» **WHAT IS EXPECTED**: Give back exactly the lines from the one that includes "black arrow: (96, 74) -> (75, 26), moved" to the last line below, both included, and no further lines.

» **Object displacement listings**:
⟨

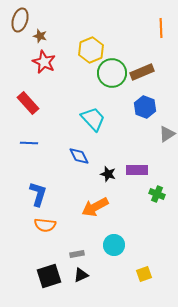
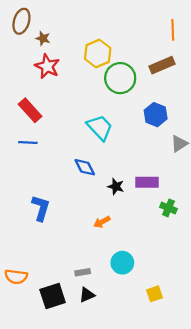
brown rectangle: (142, 72) -> (162, 65), moved
blue line: (29, 143) -> (28, 143), moved
orange arrow: (95, 207) -> (102, 222), size x0.6
orange semicircle: (45, 225) -> (16, 277), moved

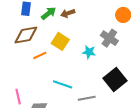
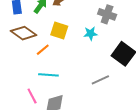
brown diamond: (26, 35) -> (24, 33), turned 60
cyan line: (63, 84) -> (48, 75), moved

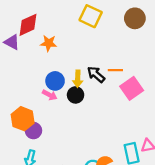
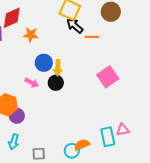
orange line: (115, 70) -> (92, 37), moved
black arrow: (96, 74) -> (75, 26), moved
blue circle: (55, 81) -> (44, 63), moved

⟩

» **ANSWER AREA**:
black arrow: (96, 74) -> (75, 26), moved
blue circle: (55, 81) -> (44, 63), moved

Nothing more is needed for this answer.